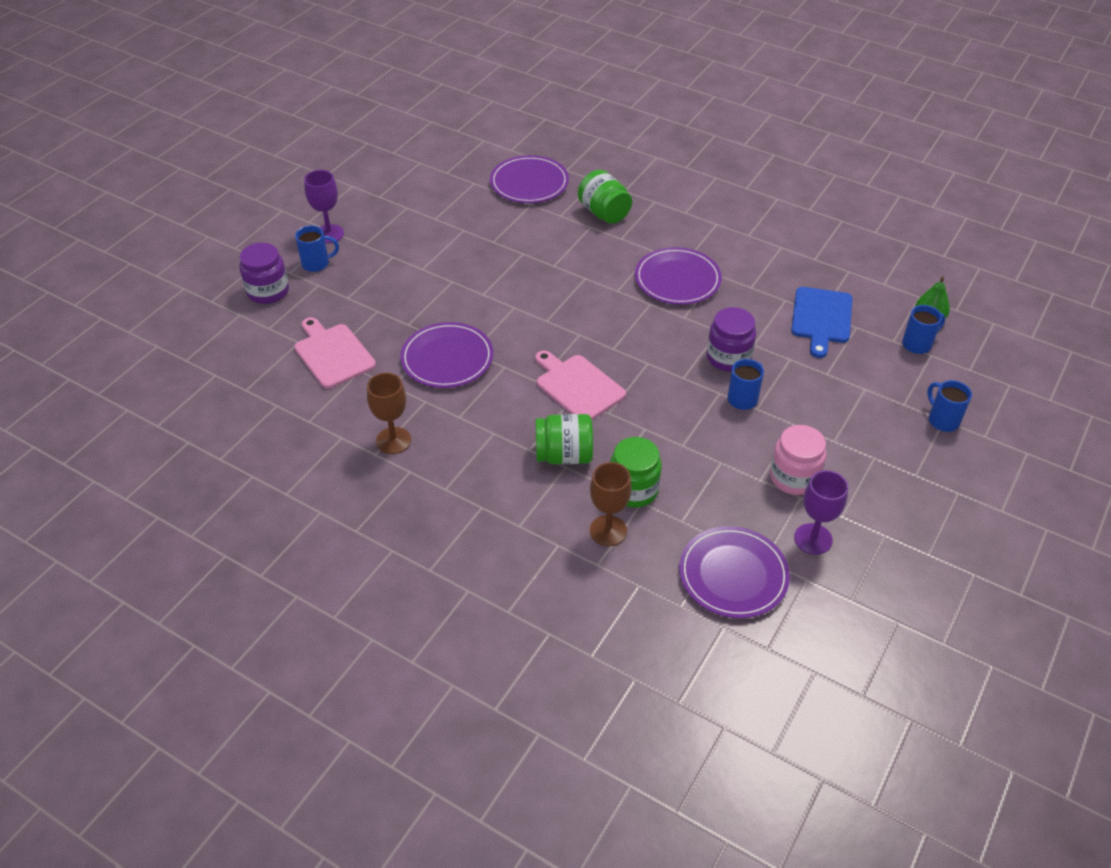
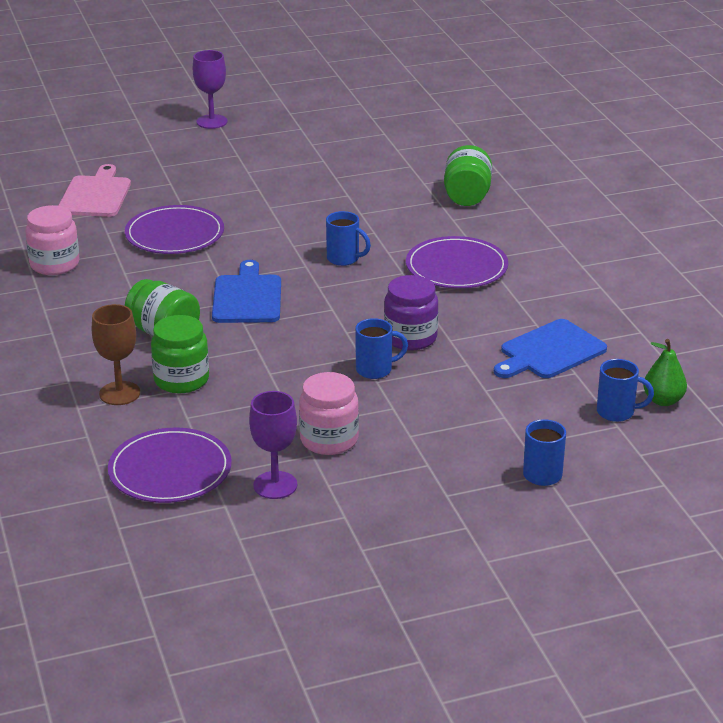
camera: 40 degrees right, 15 degrees down
(268, 291) = (110, 139): purple jar -> none
(317, 264) = (172, 136): blue mug -> blue mug (344, 259)
(393, 440) = (54, 264): brown goblet -> pink jar
(529, 183) = (433, 151): purple plate -> none
(577, 386) = (247, 297): pink cutting board -> blue cutting board

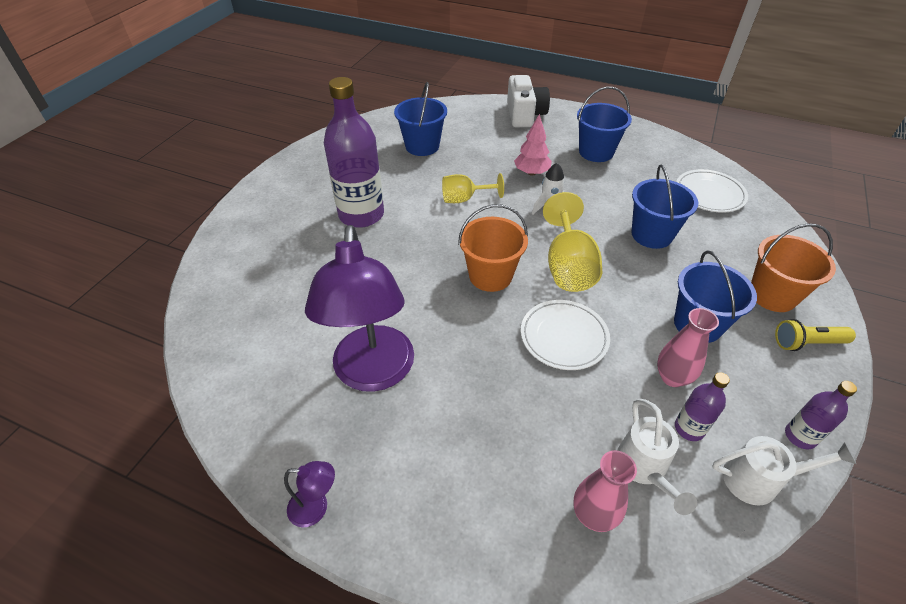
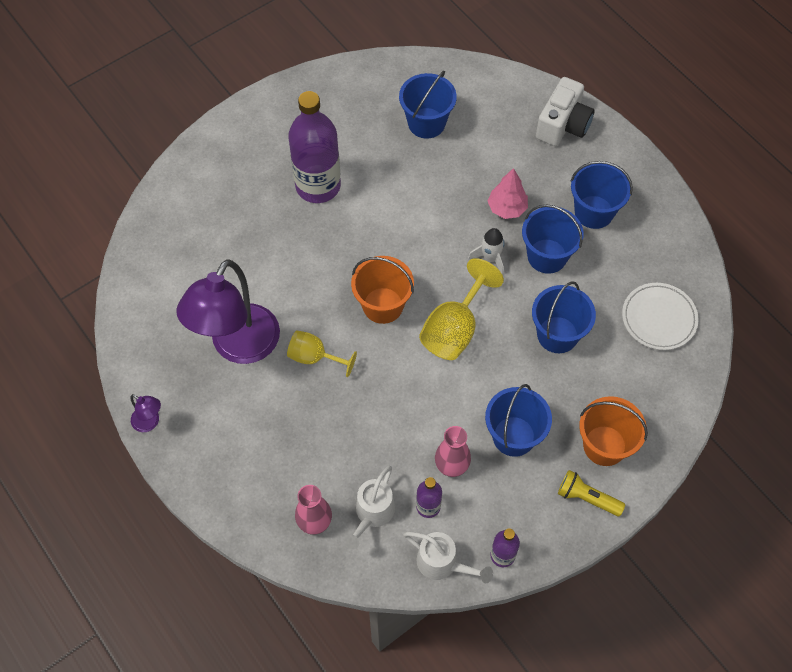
camera: 30 degrees right, 15 degrees up
(464, 199) = (420, 211): yellow goblet -> yellow goblet (314, 357)
(564, 337) = (397, 390): white plate -> none
(590, 189) = (547, 256): none -> blue bucket

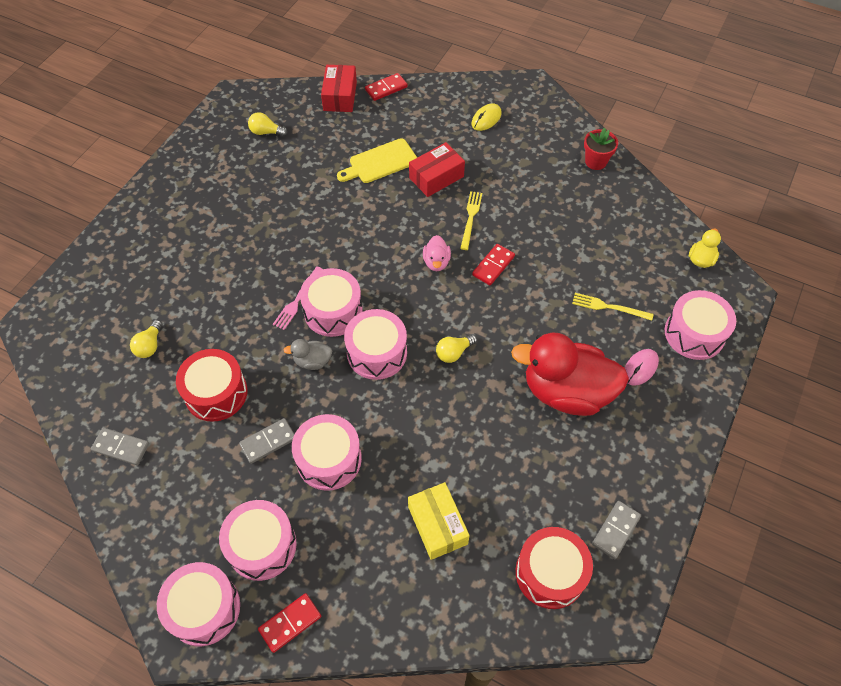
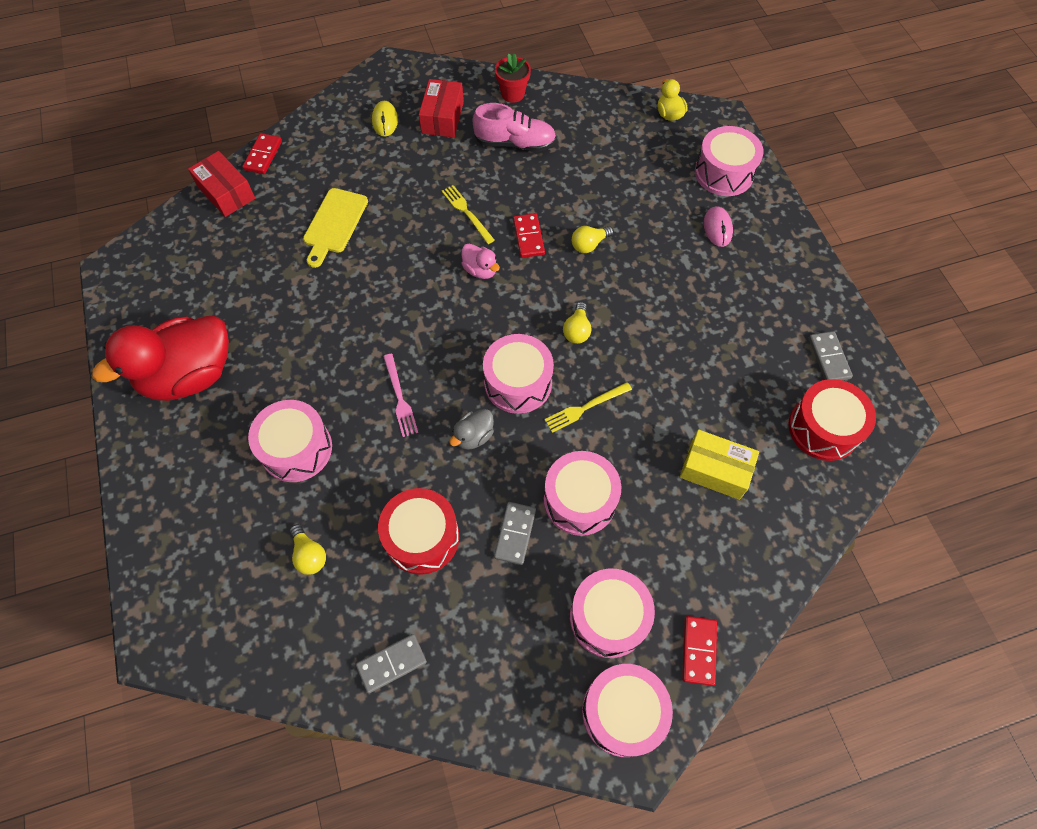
camera: 45 degrees left, 5 degrees up
(266, 132) = (190, 276): yellow light bulb -> yellow light bulb (589, 245)
(333, 311) = (442, 381): pink drum -> pink drum (296, 449)
(436, 177) = (399, 200): red box -> red box (442, 117)
(557, 196) = (515, 143): none -> pink shoe
(566, 391) = (689, 289): red duck -> red duck (190, 375)
(609, 307) = (647, 200): yellow fork -> yellow fork (585, 407)

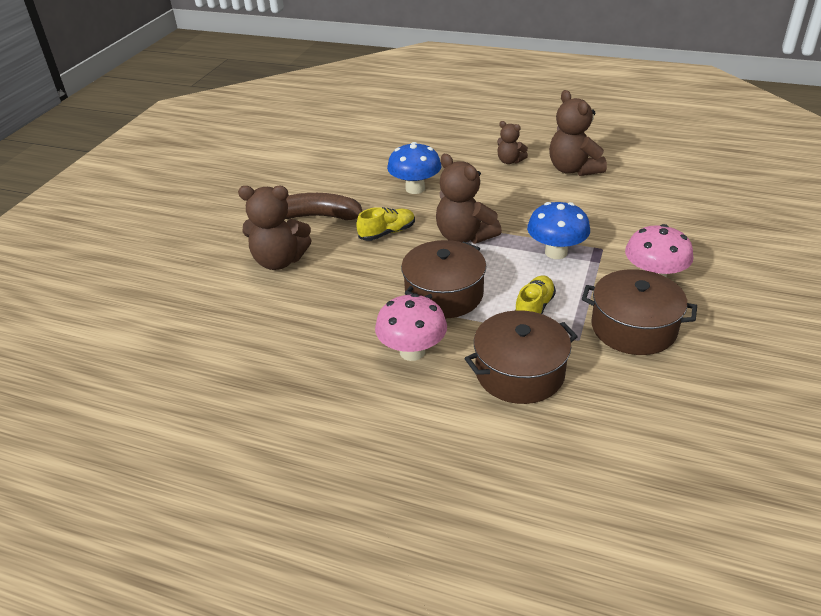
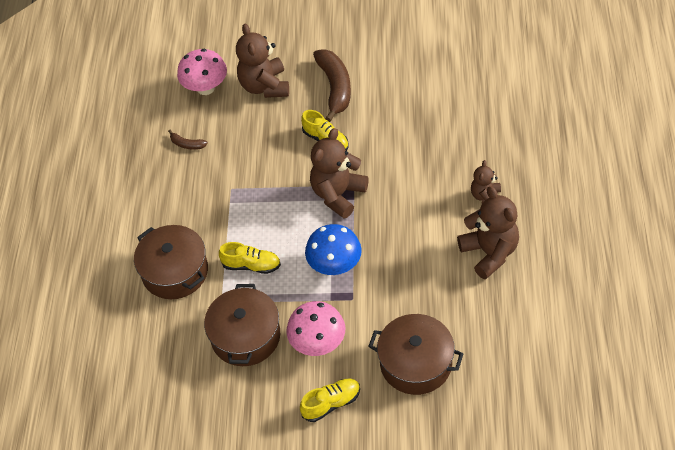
camera: 75 degrees right, 15 degrees up
(322, 333) = (187, 144): none -> brown banana
(412, 351) = (181, 202): pink mushroom -> pink mushroom (205, 88)
(415, 188) = (404, 137): blue mushroom -> none
(444, 294) = (253, 202): brown pot -> brown pot (416, 363)
(573, 169) = (489, 253): brown teddy bear -> brown teddy bear turned 105 degrees clockwise
(731, 281) = (331, 403): none -> yellow shoe

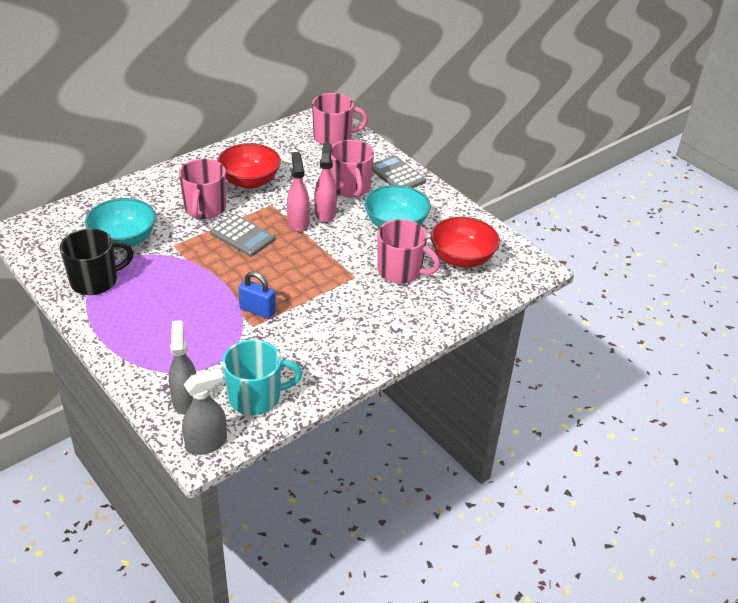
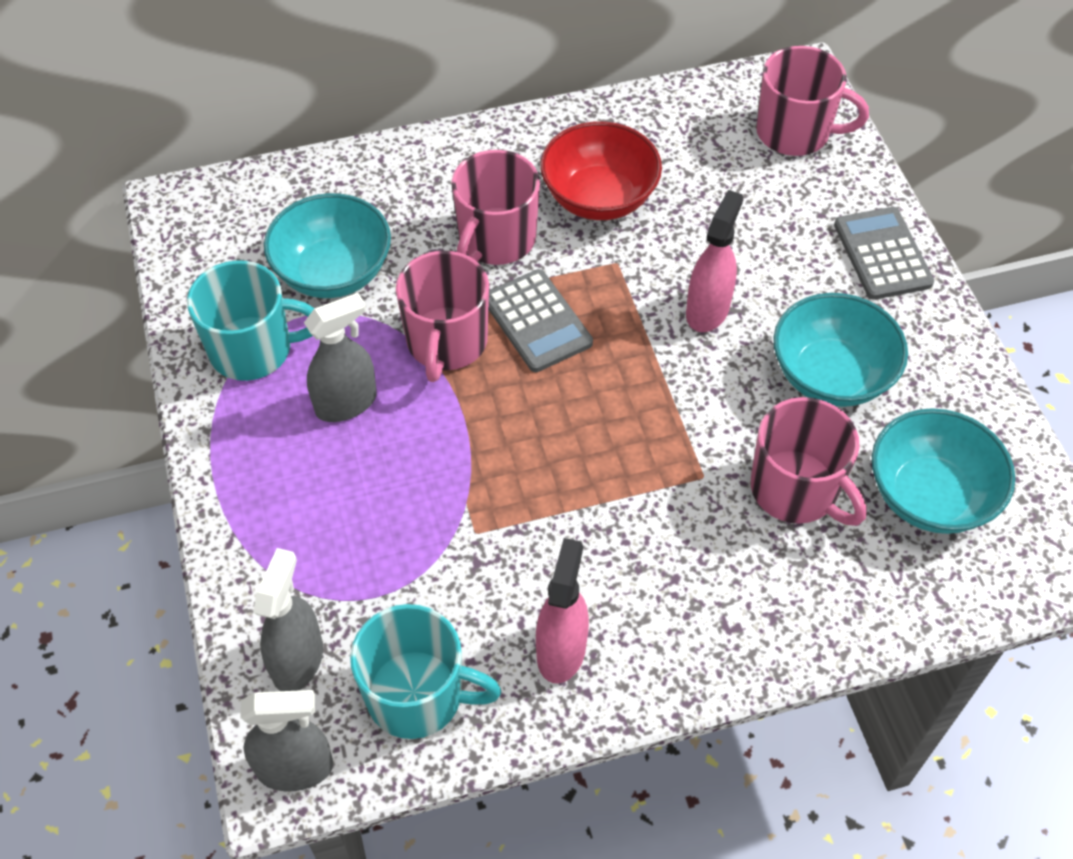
camera: 25 degrees right, 15 degrees up
(95, 281) = (253, 349): black mug -> turquoise mug
(158, 291) = (346, 403): none -> grey spray bottle
(257, 310) = (497, 500): blue padlock -> none
(298, 223) = (649, 318): pink spray bottle -> pink spray bottle (561, 650)
(350, 188) = (779, 262): pink mug -> pink mug (446, 342)
(462, 258) = (929, 495): red bowl -> turquoise bowl

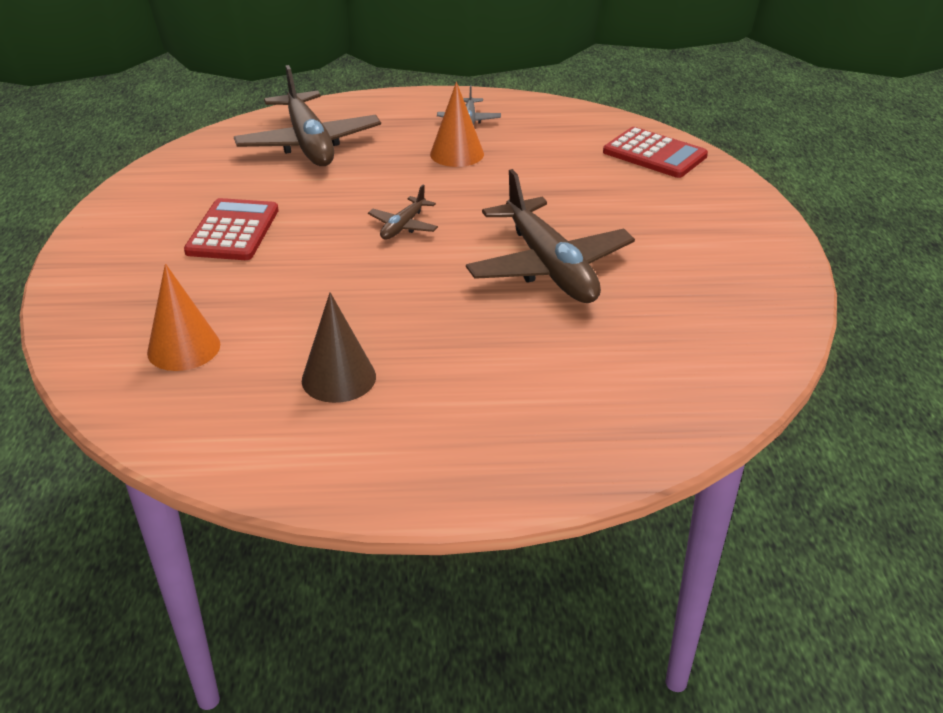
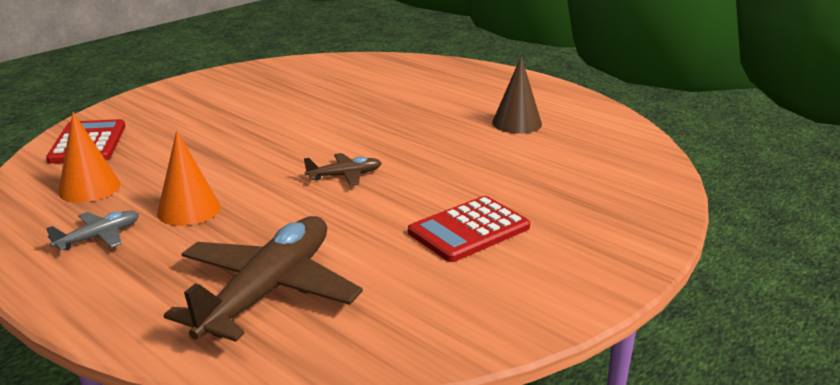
camera: 135 degrees left, 10 degrees down
(184, 348) = (591, 168): orange cone -> orange cone (89, 188)
(549, 267) = (316, 119): brown plane -> none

* * *

Required work:
For the material above, reproduce exactly the lines from the line with "(95, 281) = (253, 349): black" to the line with "(298, 223) = (649, 318): pink", inclusive, and exclude all others.

The completed task:
(95, 281) = (253, 349): black mug -> turquoise mug
(158, 291) = (346, 403): none -> grey spray bottle
(257, 310) = (497, 500): blue padlock -> none
(298, 223) = (649, 318): pink spray bottle -> pink spray bottle (561, 650)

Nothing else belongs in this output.